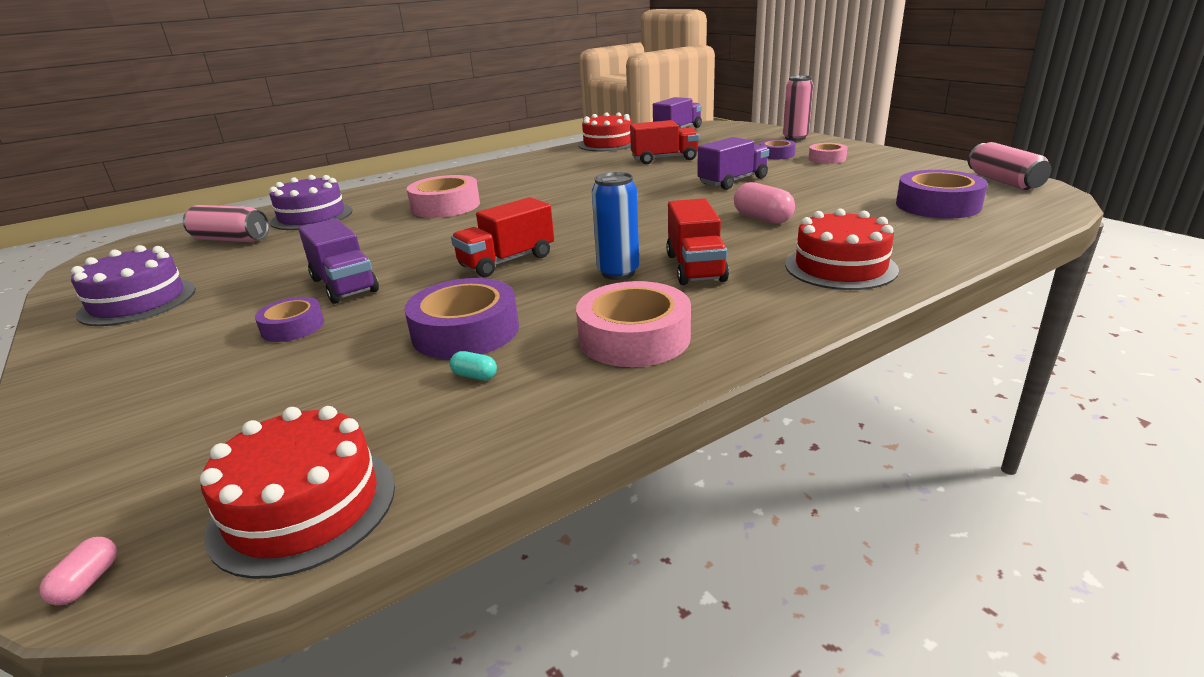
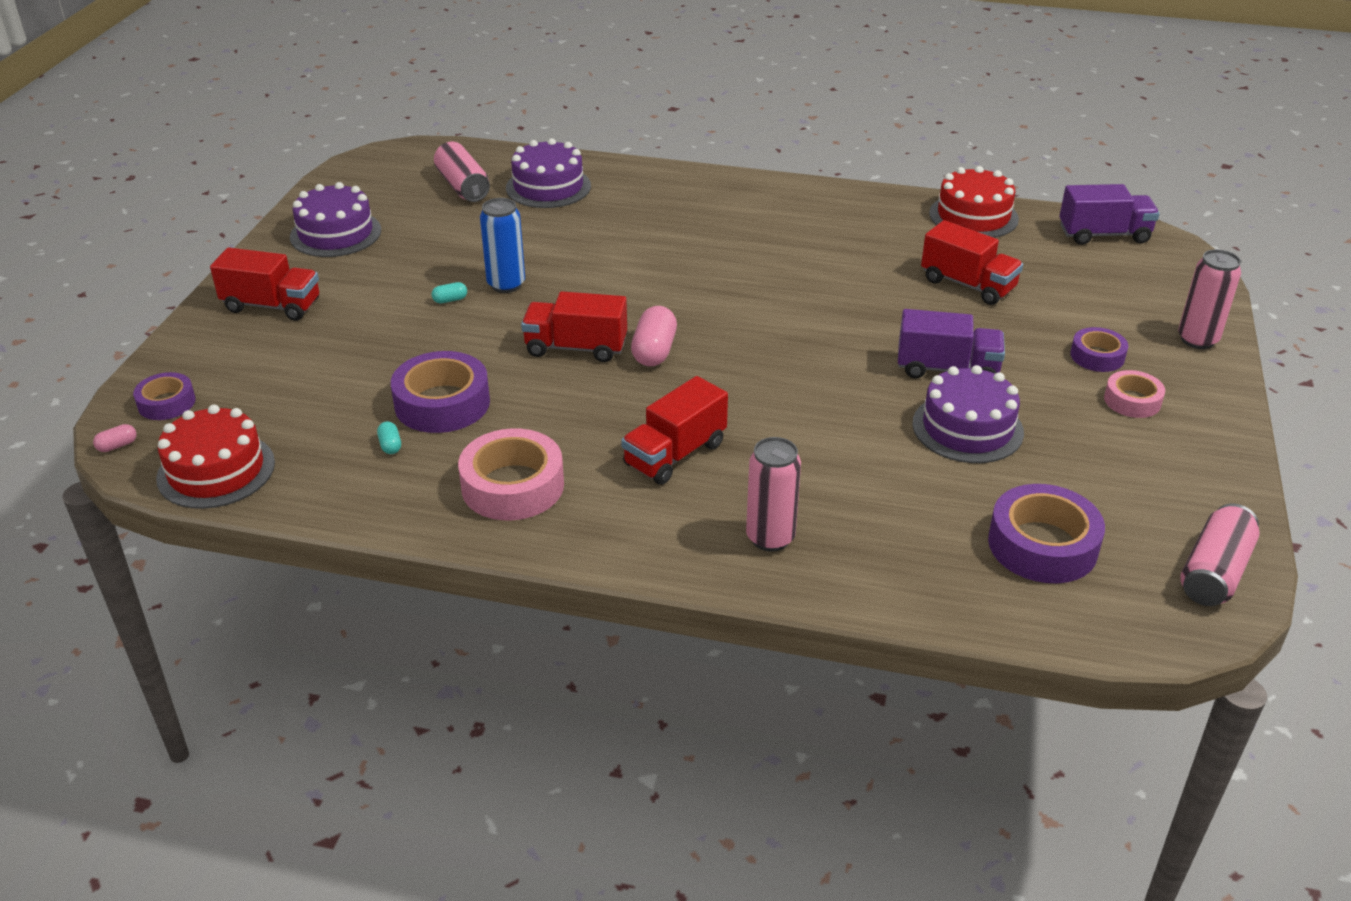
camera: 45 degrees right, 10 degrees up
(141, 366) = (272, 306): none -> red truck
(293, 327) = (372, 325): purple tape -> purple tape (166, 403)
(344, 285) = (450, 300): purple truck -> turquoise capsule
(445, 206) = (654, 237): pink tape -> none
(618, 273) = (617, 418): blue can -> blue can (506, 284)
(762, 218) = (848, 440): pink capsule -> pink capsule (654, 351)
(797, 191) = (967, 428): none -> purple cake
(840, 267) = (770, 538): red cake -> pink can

[TRY IT]: Verbatim transcription needed, from the opening line of the entries above through the line containing "(797, 191) = (967, 428): none -> purple cake"; pictures do not belong in it.

[RESPONSE TO THE TASK]:
camera: 45 degrees right, 10 degrees up
(141, 366) = (272, 306): none -> red truck
(293, 327) = (372, 325): purple tape -> purple tape (166, 403)
(344, 285) = (450, 300): purple truck -> turquoise capsule
(445, 206) = (654, 237): pink tape -> none
(618, 273) = (617, 418): blue can -> blue can (506, 284)
(762, 218) = (848, 440): pink capsule -> pink capsule (654, 351)
(797, 191) = (967, 428): none -> purple cake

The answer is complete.